<<<<

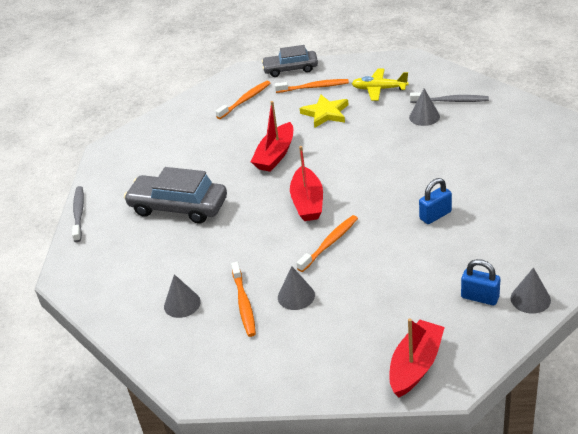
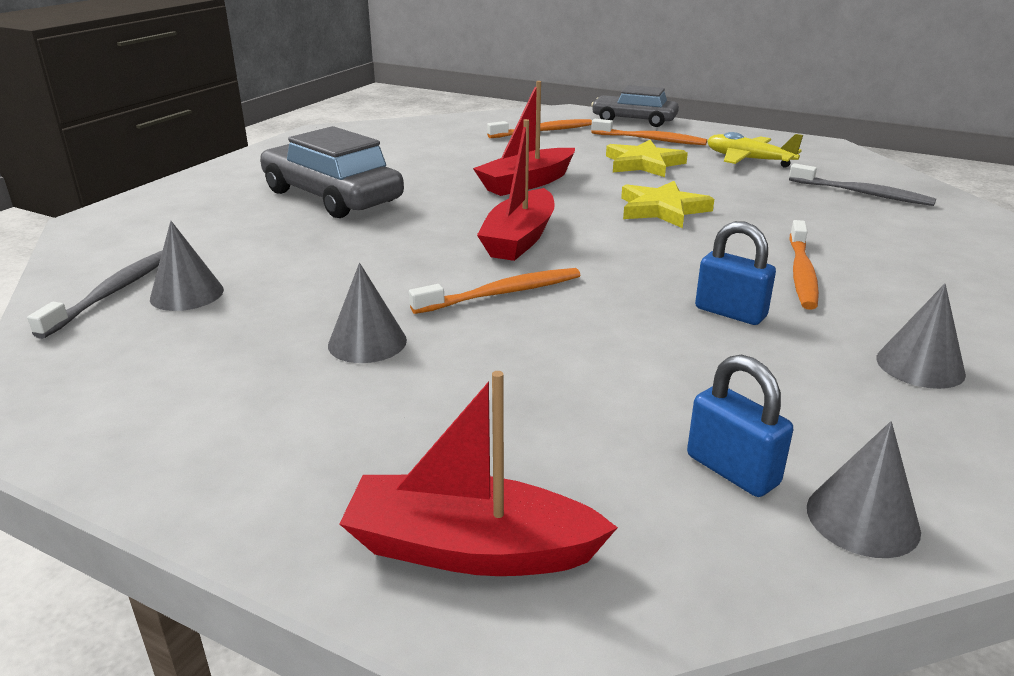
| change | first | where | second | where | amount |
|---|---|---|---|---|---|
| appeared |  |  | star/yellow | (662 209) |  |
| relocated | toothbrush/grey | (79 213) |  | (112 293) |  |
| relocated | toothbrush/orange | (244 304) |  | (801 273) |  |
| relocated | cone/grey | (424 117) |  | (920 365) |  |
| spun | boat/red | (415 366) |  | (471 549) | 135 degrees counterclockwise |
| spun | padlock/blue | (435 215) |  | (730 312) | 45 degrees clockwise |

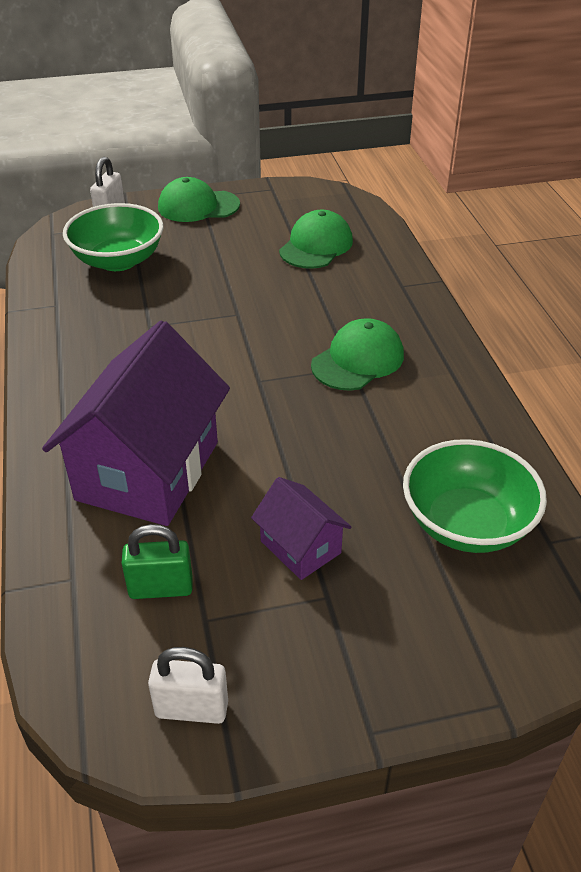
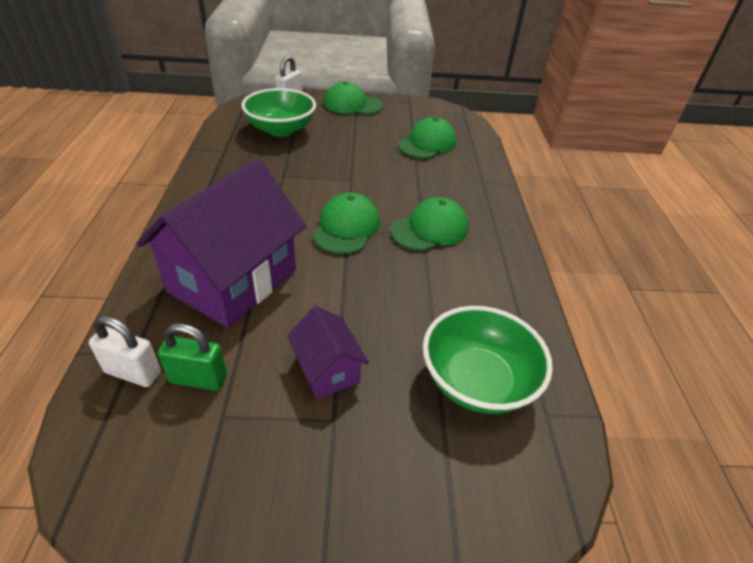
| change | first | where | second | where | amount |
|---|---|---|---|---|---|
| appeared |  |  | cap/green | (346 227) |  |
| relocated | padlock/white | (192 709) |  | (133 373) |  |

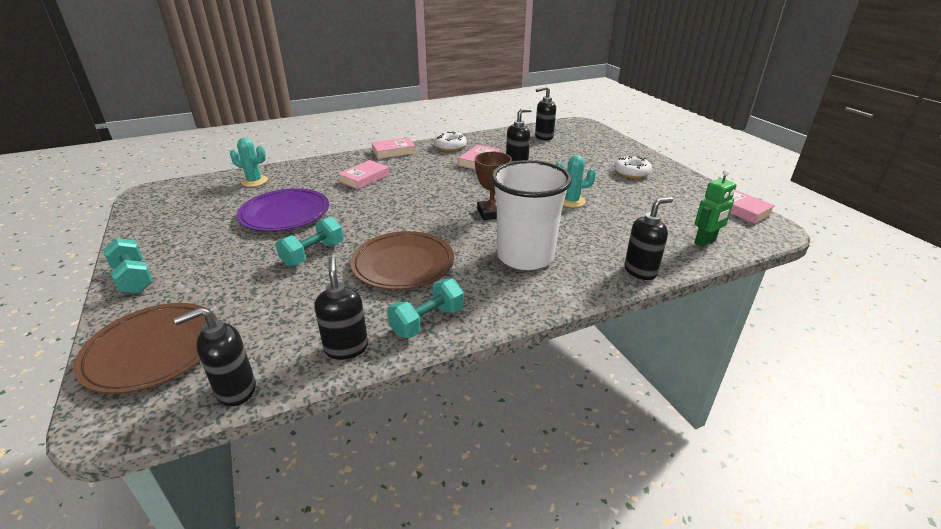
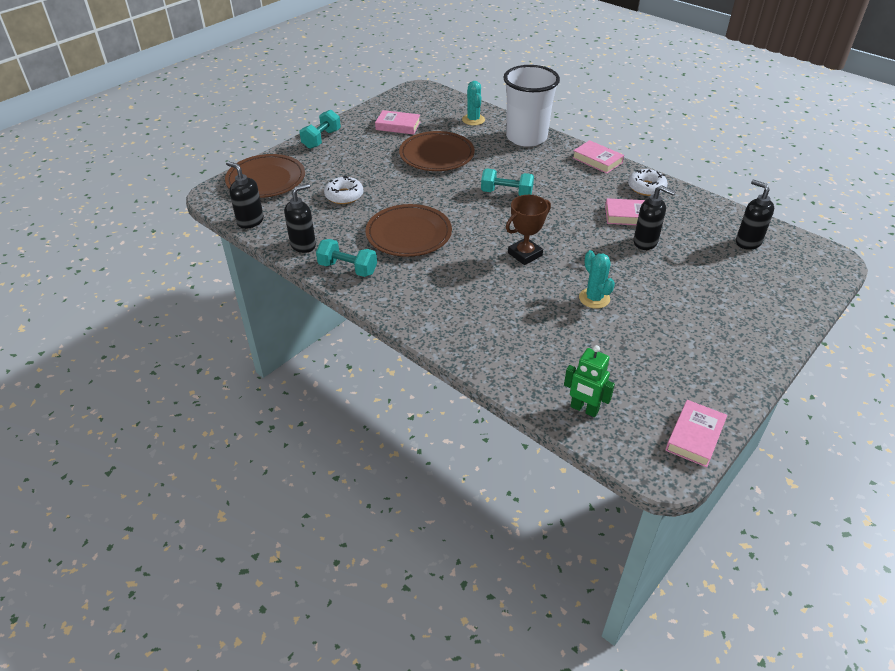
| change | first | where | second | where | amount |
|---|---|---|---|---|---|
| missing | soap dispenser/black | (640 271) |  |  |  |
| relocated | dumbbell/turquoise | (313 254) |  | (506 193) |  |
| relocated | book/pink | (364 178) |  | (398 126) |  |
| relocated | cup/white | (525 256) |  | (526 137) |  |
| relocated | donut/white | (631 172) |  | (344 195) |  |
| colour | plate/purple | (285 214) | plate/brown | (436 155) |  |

>>>>

Take from the listing every line in which the word "white" appears.

Answer to the problem:
| relocated | padlock/white | (192 709) |  | (133 373) |  |
| relocated | cup/white | (525 256) |  | (526 137) |  |
| relocated | donut/white | (631 172) |  | (344 195) |  |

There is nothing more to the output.